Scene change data
▬▬▬▬▬▬▬▬▬▬
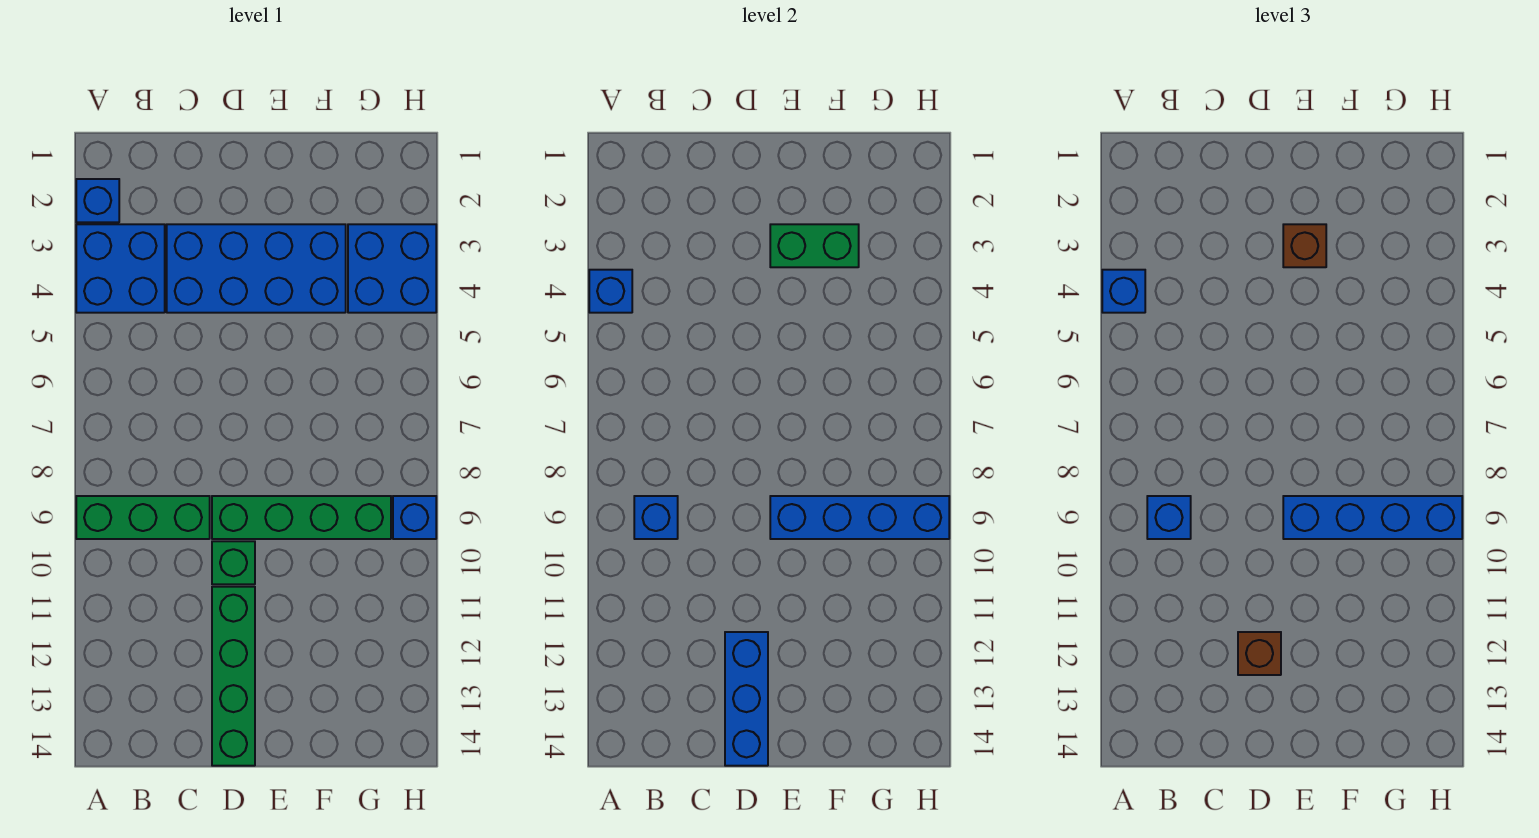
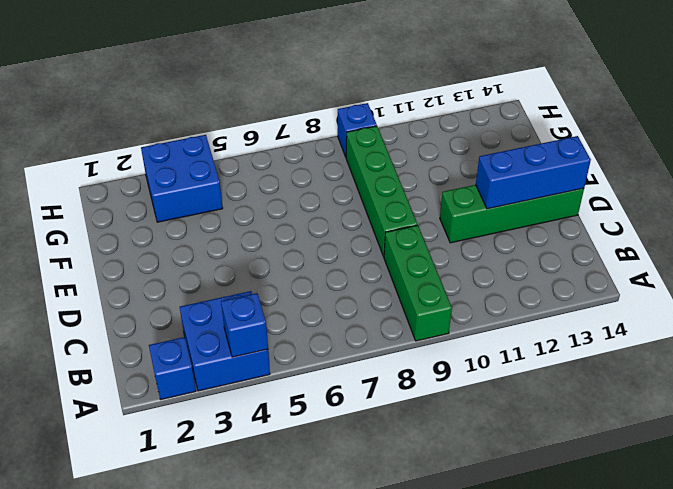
none -> blue 2x4 brick [167,224,346,313]
none -> green 1x1 brick [212,541,255,584]
none -> blue 1x1 brick [634,496,678,539]

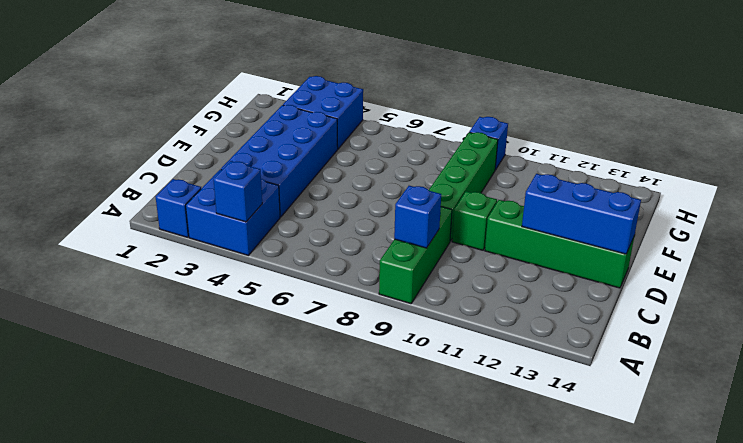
none -> green 1x2 brick [770,224,859,267]
none -> blue 1x4 brick [770,496,949,539]
none -> blue 1x1 brick [1102,270,1145,313]

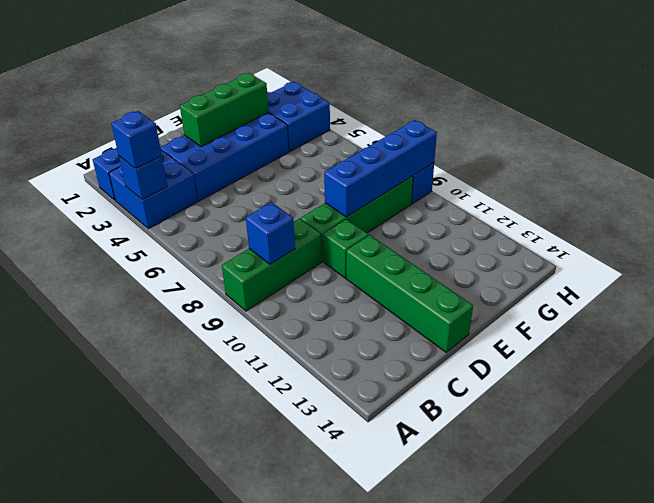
green 1x3 brick [180,73,269,147] -> green 1x2 brick [770,224,859,267]
none -> blue 1x3 brick [725,632,768,766]
none -> blue 1x1 brick [1147,496,1191,539]
none -> brown 1x1 brick [1238,632,1281,675]

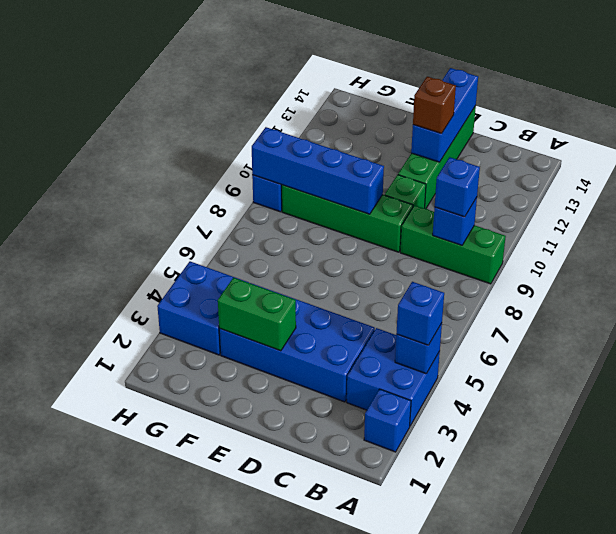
none -> brown 1x1 brick [1283,224,1326,267]
none -> blue 1x4 brick [1283,496,1462,539]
▬▬▬▬▬▬▬▬▬▬
Every record must be set down again exactly; pictures do not belong in the copy.

## Expected output
none -> blue 2x4 brick [167,224,346,313]
none -> green 1x1 brick [212,541,255,584]
none -> blue 1x1 brick [634,496,678,539]

none -> green 1x2 brick [770,224,859,267]
none -> blue 1x4 brick [770,496,949,539]
none -> blue 1x1 brick [1102,270,1145,313]

green 1x3 brick [180,73,269,147] -> green 1x2 brick [770,224,859,267]
none -> blue 1x3 brick [725,632,768,766]
none -> blue 1x1 brick [1147,496,1191,539]
none -> brown 1x1 brick [1238,632,1281,675]

none -> brown 1x1 brick [1283,224,1326,267]
none -> blue 1x4 brick [1283,496,1462,539]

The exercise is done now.